• About this task
Repeat every entry word for word, skipping the pictures.

• Given data
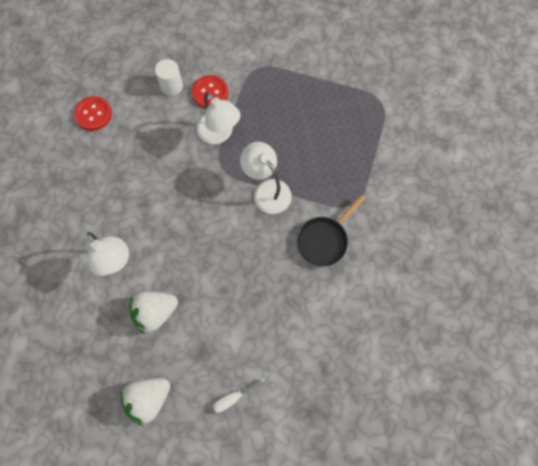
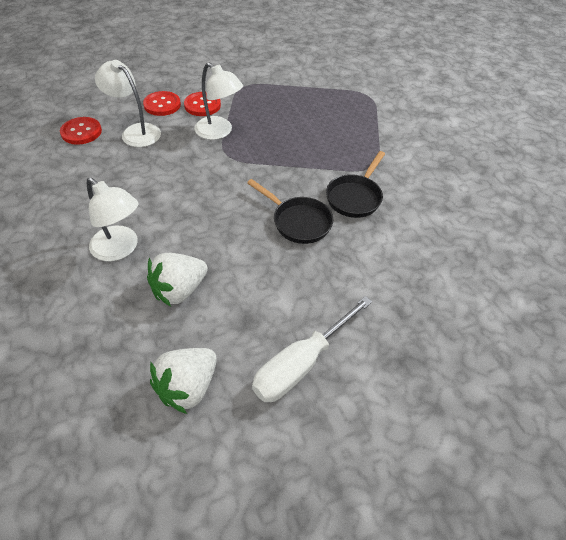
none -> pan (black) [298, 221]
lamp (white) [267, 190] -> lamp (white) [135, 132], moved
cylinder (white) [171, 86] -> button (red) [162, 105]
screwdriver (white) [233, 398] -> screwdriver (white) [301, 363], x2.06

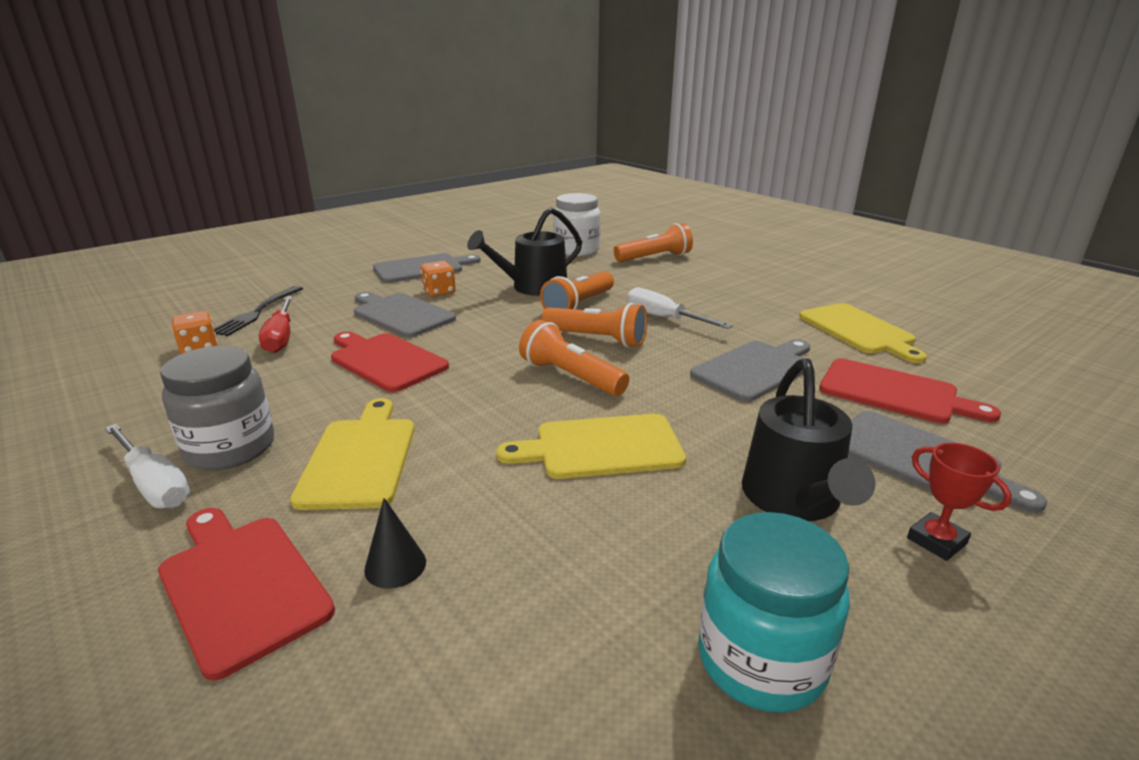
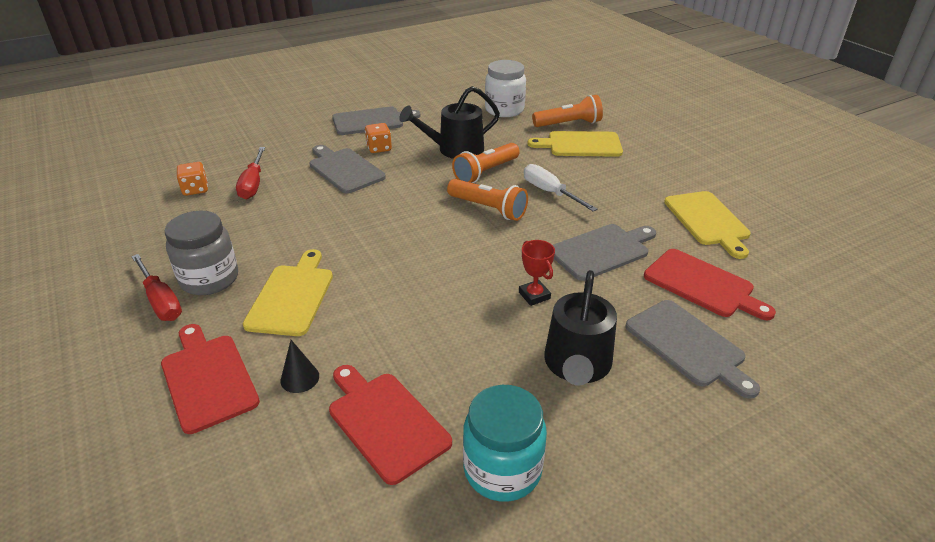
fork (black) [257, 312] -> none
flashlight (orange) [571, 377] -> none
cutting board (red) [385, 361] -> cutting board (red) [385, 422], moved
cutting board (yellow) [601, 447] -> cutting board (yellow) [580, 145], moved
trophy (red) [936, 541] -> trophy (red) [534, 295], moved
screwdriver (white) [154, 484] -> screwdriver (red) [161, 301]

• Reply
none -> pan (black) [298, 221]
lamp (white) [267, 190] -> lamp (white) [135, 132], moved
cylinder (white) [171, 86] -> button (red) [162, 105]
screwdriver (white) [233, 398] -> screwdriver (white) [301, 363], x2.06

fork (black) [257, 312] -> none
flashlight (orange) [571, 377] -> none
cutting board (red) [385, 361] -> cutting board (red) [385, 422], moved
cutting board (yellow) [601, 447] -> cutting board (yellow) [580, 145], moved
trophy (red) [936, 541] -> trophy (red) [534, 295], moved
screwdriver (white) [154, 484] -> screwdriver (red) [161, 301]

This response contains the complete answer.